WHAT TO PRODUCE: You are asked to filter the data below and copy every line holding "camera".

***** RECORDS SHOWN *****

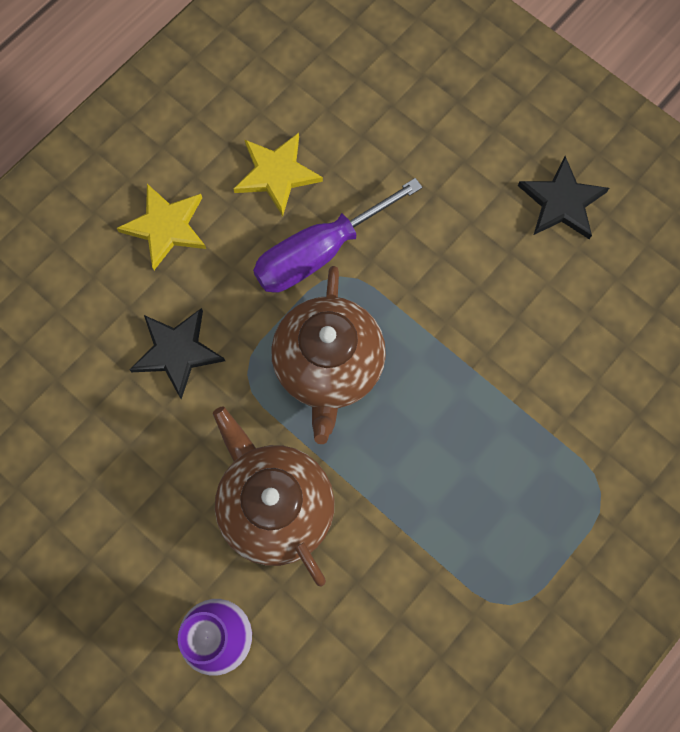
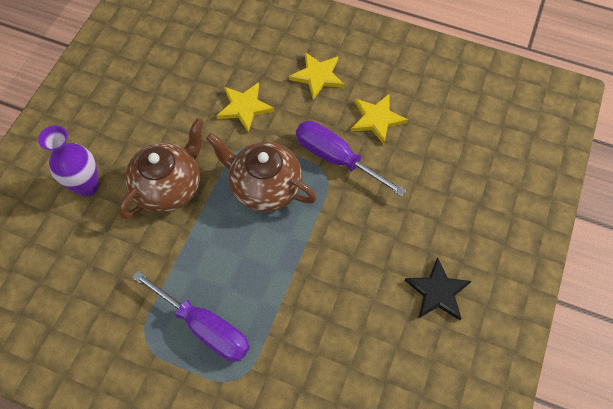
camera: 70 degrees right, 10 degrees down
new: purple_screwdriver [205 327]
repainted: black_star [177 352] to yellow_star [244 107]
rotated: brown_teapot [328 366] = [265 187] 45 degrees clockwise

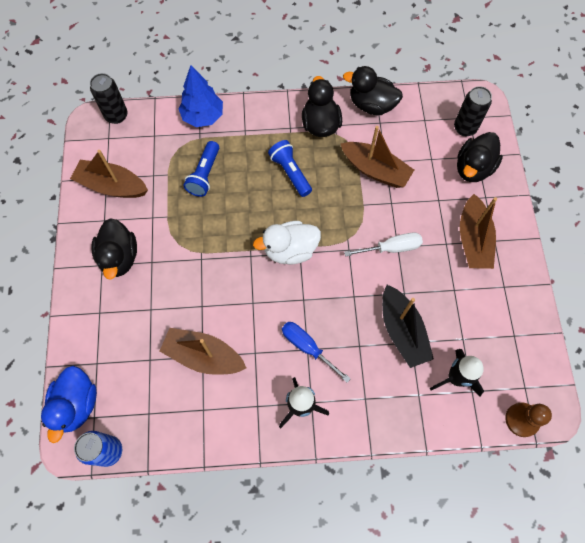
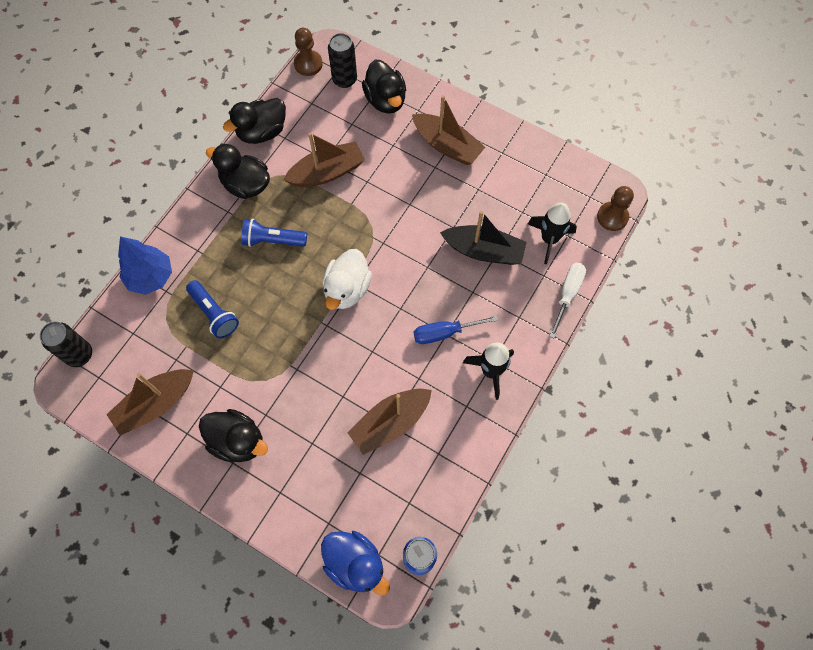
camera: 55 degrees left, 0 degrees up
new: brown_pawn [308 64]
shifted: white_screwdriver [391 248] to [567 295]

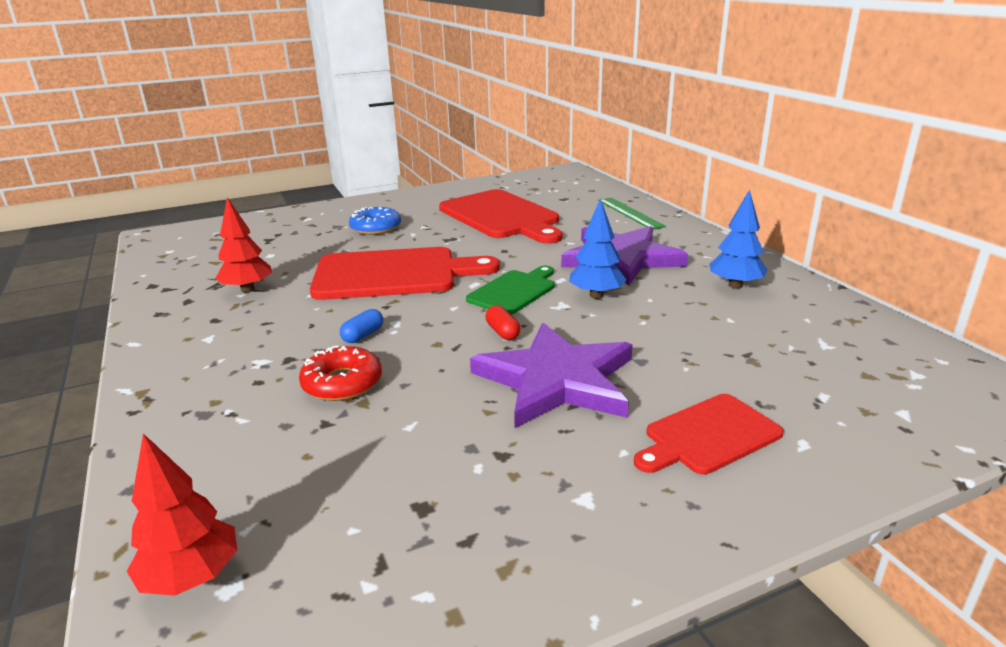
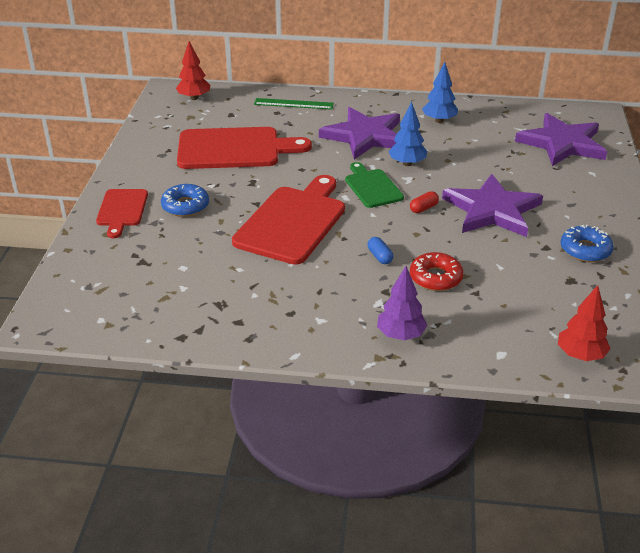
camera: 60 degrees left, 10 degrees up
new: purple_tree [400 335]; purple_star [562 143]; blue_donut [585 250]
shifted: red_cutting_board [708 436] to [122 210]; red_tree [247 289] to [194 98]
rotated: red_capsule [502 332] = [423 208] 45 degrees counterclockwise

*****

ANSWER FOR THIS EXERCISE:
camera: 70 degrees right, 10 degrees down
camera: 55 degrees left, 0 degrees up
camera: 60 degrees left, 10 degrees up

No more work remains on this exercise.